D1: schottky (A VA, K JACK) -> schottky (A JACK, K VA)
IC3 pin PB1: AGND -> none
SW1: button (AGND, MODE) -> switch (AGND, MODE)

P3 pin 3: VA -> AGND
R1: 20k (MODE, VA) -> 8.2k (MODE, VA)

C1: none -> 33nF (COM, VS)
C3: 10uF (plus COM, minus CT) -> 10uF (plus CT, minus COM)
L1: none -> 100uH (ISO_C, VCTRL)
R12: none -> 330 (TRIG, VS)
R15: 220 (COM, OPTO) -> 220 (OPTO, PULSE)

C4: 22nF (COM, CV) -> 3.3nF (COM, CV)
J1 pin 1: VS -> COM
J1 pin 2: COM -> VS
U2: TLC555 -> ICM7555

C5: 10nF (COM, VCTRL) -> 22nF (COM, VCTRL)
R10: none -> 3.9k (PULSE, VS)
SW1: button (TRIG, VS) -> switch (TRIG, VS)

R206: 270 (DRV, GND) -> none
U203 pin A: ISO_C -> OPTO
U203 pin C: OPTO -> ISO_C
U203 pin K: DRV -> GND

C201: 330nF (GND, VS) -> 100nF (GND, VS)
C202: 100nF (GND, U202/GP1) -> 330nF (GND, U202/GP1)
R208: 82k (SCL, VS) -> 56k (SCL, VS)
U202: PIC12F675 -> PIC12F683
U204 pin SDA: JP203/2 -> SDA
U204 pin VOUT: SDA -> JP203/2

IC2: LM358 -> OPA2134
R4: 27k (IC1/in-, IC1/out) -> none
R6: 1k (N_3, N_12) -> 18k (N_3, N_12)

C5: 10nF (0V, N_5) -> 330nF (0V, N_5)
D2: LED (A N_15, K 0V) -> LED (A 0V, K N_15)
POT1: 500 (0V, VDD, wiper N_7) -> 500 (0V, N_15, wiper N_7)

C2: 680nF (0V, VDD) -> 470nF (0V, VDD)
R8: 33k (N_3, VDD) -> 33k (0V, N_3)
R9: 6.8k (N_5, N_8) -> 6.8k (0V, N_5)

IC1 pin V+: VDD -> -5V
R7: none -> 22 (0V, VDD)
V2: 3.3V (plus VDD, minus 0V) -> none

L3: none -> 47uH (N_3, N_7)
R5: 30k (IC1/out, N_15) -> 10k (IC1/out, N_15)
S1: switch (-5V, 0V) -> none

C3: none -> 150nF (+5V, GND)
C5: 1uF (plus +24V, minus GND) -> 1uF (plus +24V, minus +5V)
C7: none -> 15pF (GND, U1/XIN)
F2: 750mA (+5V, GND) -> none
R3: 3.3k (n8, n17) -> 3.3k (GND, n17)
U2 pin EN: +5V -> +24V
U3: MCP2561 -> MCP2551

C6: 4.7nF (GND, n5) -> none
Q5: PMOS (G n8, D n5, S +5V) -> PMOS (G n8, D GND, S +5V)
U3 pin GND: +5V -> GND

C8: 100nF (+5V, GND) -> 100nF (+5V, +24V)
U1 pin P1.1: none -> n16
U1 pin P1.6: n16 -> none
#####
EXERCISE: Starting from the records above, filter out all lines except those containing the word "VCTRL".

PROBLEM SOLUTION:
L1: none -> 100uH (ISO_C, VCTRL)
C5: 10nF (COM, VCTRL) -> 22nF (COM, VCTRL)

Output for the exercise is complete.